## Data in this exercise
=-=-=-=-=
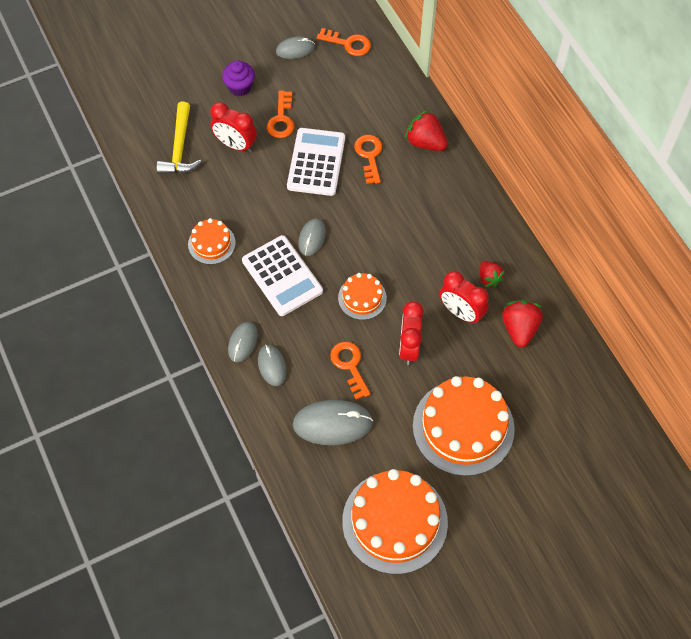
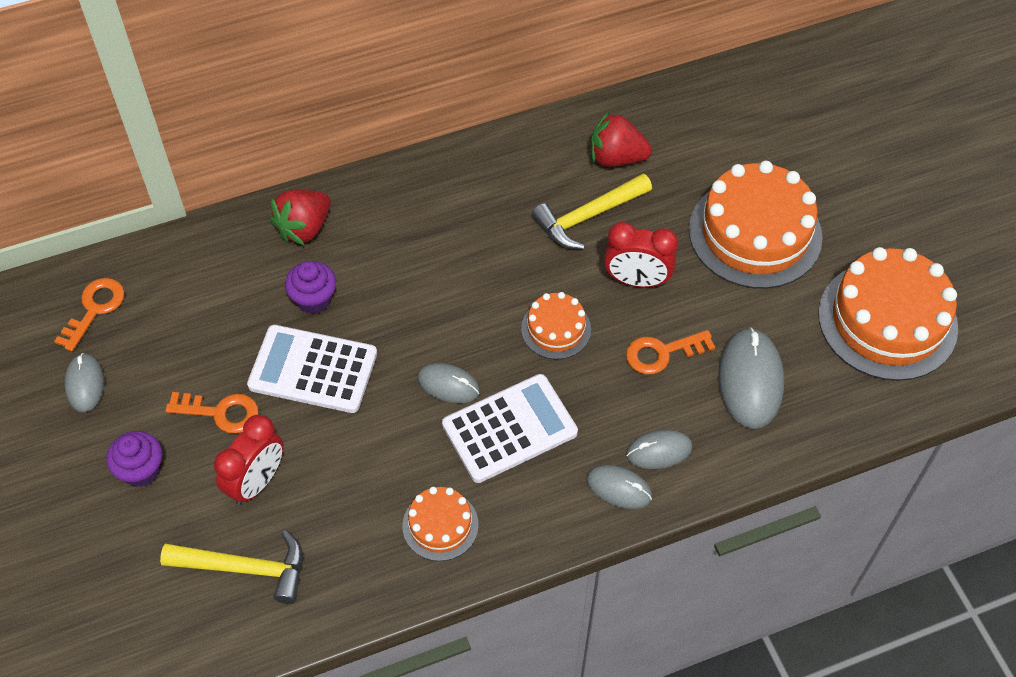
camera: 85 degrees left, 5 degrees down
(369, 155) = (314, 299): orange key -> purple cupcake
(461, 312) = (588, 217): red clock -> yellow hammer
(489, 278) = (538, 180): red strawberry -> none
=-=-=-=-=
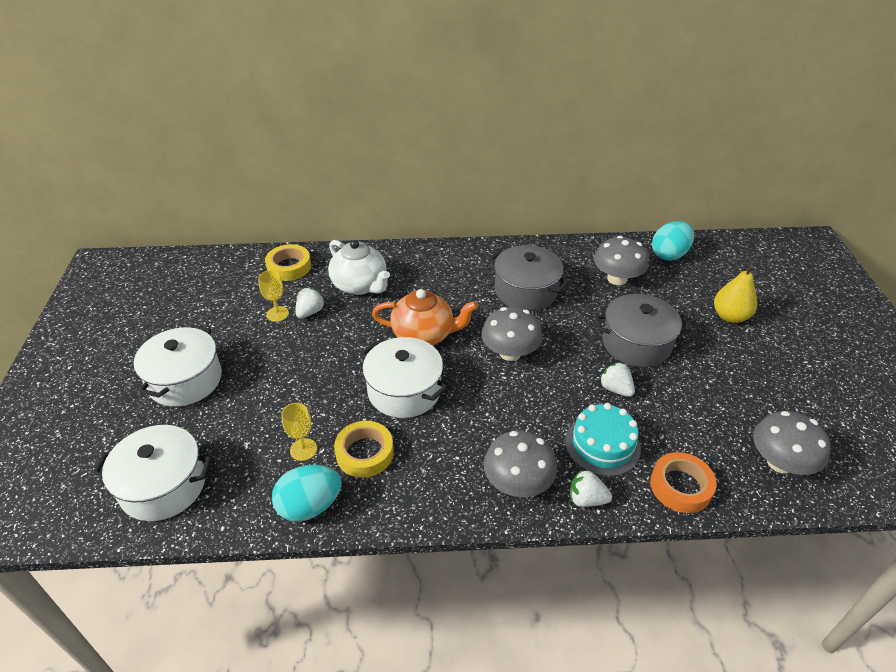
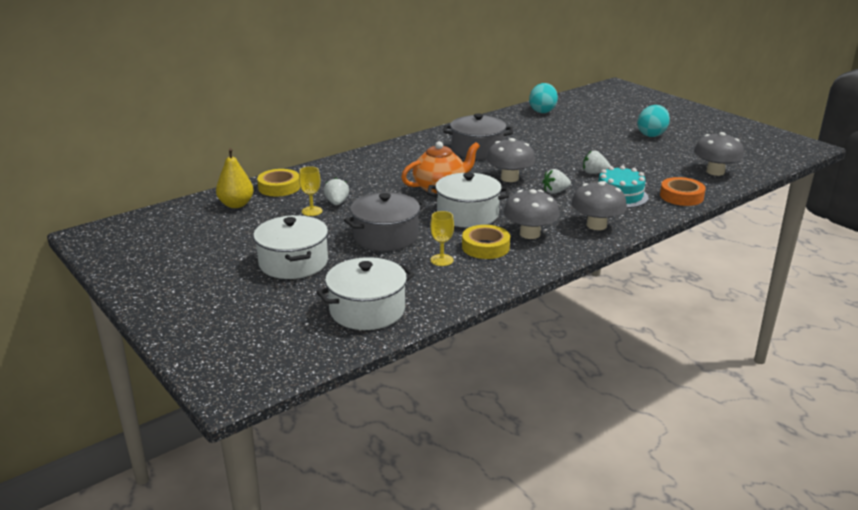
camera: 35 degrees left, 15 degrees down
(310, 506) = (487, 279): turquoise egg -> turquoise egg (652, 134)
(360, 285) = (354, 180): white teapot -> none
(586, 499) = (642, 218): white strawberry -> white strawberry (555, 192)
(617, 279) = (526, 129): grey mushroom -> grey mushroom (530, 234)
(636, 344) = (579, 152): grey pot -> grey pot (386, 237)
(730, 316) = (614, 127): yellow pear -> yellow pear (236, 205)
=-=-=-=-=
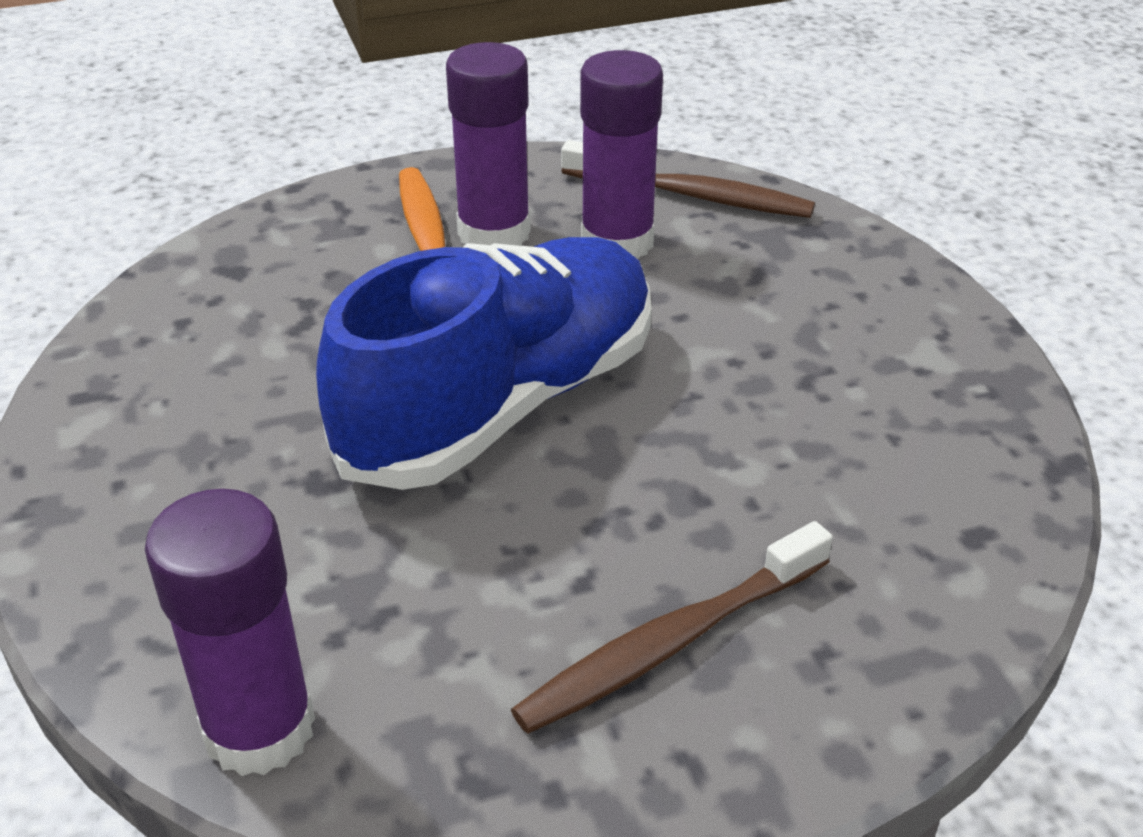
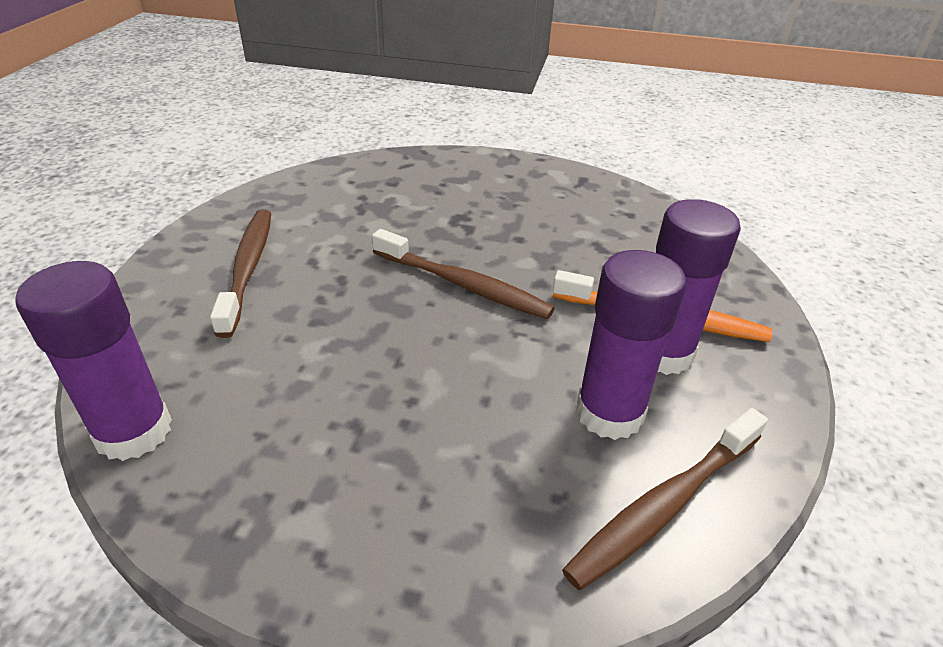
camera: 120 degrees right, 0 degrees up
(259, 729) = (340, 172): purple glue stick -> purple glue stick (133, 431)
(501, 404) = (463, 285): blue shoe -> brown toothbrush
=-=-=-=-=
## What to work on
Would you please copy all lines in the data that contain the word "camera"?

## Response below
camera: 85 degrees left, 5 degrees down
camera: 35 degrees left, 15 degrees down
camera: 120 degrees right, 0 degrees up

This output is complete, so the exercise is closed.